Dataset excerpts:
----------
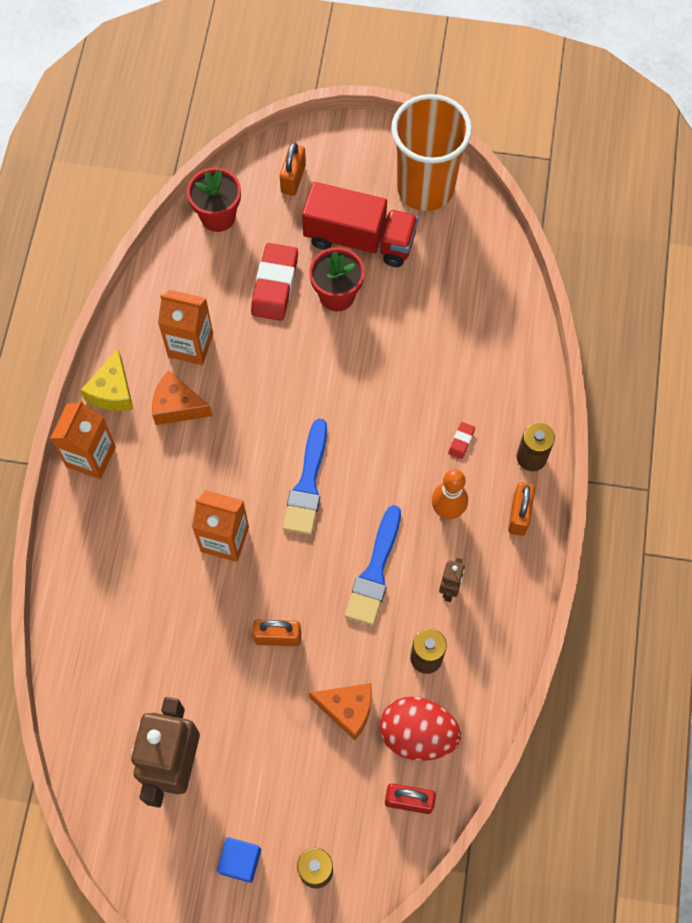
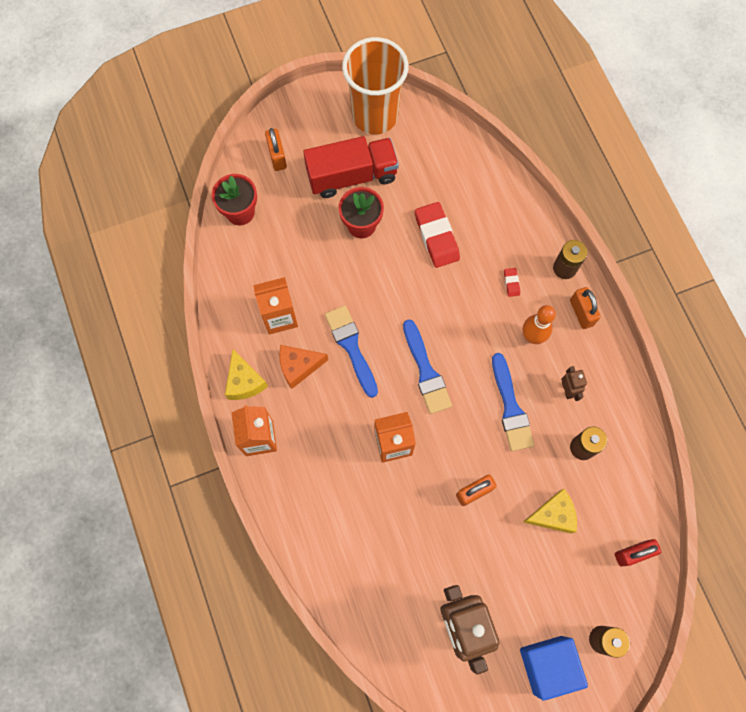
camera: 30 degrees left, 5 degrees up
(240, 861) = (548, 665): blue cube -> blue cube, size x1.69
(245, 415) = (351, 347): none -> blue brush
(275, 285) = (313, 240): red eraser -> red eraser (436, 237)
(347, 709) = (552, 515): orange cheese -> yellow cheese
(417, 734) = (609, 504): red egg -> none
----------
§ Activity: Exactly as they stand, the entries must be written out again, pictures excluded.

§ Result for this exercise:
camera: 30 degrees left, 5 degrees up
(240, 861) = (548, 665): blue cube -> blue cube, size x1.69
(245, 415) = (351, 347): none -> blue brush
(275, 285) = (313, 240): red eraser -> red eraser (436, 237)
(347, 709) = (552, 515): orange cheese -> yellow cheese
(417, 734) = (609, 504): red egg -> none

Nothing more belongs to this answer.